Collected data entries
* * *

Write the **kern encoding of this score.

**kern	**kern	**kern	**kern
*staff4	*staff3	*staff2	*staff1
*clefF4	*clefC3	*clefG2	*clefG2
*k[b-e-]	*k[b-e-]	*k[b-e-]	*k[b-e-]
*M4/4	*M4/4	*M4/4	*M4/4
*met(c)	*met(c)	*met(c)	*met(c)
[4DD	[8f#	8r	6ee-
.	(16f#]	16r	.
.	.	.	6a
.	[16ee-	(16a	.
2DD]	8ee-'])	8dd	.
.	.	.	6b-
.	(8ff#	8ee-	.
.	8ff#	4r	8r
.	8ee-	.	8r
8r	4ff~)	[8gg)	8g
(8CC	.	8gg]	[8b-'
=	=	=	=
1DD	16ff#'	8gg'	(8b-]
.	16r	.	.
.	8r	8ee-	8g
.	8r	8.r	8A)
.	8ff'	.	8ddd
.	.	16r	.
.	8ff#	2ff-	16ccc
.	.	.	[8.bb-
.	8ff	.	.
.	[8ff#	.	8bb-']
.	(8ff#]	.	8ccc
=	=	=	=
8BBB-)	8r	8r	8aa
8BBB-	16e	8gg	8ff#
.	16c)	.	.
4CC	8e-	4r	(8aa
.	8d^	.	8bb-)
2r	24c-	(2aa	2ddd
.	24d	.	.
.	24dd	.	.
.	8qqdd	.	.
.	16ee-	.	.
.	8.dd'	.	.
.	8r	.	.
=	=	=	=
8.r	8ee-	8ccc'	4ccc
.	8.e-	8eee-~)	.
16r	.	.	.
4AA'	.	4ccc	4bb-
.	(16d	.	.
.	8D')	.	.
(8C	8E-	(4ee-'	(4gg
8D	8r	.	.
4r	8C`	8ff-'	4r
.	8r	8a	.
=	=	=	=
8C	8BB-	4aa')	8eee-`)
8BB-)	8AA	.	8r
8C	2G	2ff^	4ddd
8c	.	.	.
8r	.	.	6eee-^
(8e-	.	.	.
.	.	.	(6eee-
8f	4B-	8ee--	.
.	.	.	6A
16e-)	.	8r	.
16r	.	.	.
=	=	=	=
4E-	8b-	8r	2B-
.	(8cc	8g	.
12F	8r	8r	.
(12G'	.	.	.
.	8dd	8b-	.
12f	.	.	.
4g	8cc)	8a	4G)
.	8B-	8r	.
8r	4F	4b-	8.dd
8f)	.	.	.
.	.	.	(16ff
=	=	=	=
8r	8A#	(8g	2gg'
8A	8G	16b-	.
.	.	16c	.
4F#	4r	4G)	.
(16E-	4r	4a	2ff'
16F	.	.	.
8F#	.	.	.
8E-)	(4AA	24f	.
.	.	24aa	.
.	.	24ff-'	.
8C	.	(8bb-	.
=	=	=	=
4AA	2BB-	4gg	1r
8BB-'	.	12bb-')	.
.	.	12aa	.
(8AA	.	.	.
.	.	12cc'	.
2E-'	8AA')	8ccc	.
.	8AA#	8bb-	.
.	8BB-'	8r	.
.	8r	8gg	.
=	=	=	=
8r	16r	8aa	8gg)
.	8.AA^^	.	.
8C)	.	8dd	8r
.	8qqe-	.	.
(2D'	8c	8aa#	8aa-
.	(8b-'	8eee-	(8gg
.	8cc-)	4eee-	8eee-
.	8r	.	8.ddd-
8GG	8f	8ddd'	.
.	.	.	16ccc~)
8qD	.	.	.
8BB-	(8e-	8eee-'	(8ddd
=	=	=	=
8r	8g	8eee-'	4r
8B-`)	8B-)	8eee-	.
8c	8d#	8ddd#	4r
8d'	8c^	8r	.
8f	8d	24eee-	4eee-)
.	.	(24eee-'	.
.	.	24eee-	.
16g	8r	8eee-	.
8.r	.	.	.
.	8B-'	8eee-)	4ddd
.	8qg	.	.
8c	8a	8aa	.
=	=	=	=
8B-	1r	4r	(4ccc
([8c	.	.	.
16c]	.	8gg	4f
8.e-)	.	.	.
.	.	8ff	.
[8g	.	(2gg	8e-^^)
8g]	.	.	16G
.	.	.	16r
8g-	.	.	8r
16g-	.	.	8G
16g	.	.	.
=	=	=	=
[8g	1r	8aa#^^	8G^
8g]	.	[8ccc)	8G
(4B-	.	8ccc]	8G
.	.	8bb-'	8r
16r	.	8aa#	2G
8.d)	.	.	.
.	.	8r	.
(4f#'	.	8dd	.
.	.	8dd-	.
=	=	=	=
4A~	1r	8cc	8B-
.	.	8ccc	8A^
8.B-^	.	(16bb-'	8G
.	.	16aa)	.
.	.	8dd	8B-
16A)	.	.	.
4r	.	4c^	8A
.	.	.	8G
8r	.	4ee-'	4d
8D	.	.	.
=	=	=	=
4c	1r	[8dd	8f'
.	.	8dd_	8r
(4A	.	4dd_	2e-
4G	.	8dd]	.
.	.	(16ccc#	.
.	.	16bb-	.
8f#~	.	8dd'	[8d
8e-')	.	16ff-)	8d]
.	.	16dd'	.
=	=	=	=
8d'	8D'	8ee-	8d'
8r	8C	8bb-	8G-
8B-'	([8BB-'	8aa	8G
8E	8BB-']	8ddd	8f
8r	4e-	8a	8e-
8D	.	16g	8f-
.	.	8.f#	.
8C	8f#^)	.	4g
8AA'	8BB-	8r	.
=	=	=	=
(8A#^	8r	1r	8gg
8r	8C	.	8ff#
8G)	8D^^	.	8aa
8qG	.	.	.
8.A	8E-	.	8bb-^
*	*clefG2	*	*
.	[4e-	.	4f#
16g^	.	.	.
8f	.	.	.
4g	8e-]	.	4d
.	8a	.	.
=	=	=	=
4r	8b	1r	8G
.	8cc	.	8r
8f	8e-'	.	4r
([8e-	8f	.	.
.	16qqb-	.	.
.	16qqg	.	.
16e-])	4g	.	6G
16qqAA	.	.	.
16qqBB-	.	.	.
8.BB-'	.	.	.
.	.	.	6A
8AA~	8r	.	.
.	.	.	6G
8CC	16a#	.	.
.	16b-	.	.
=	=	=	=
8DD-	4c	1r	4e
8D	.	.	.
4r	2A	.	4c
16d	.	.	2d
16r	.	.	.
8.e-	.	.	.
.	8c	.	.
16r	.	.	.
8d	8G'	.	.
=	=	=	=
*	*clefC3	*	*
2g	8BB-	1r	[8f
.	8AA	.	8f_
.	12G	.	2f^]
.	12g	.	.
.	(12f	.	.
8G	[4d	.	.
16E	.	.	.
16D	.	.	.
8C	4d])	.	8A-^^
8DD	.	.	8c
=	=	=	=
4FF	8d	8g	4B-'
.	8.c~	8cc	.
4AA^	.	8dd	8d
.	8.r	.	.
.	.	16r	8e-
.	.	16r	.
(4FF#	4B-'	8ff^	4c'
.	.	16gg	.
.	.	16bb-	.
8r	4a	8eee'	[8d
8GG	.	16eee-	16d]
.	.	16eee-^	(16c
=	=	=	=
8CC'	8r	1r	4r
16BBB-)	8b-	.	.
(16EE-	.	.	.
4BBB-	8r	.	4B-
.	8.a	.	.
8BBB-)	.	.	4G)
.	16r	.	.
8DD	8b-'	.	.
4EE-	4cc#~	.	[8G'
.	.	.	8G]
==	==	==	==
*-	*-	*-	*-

* * *

WORK REQUIRED:
List every line of the material above that contains the string "kern".

OUTPUT FOR THIS EXERCISE:
Write the **kern encoding of this score.
**kern	**kern	**kern	**kern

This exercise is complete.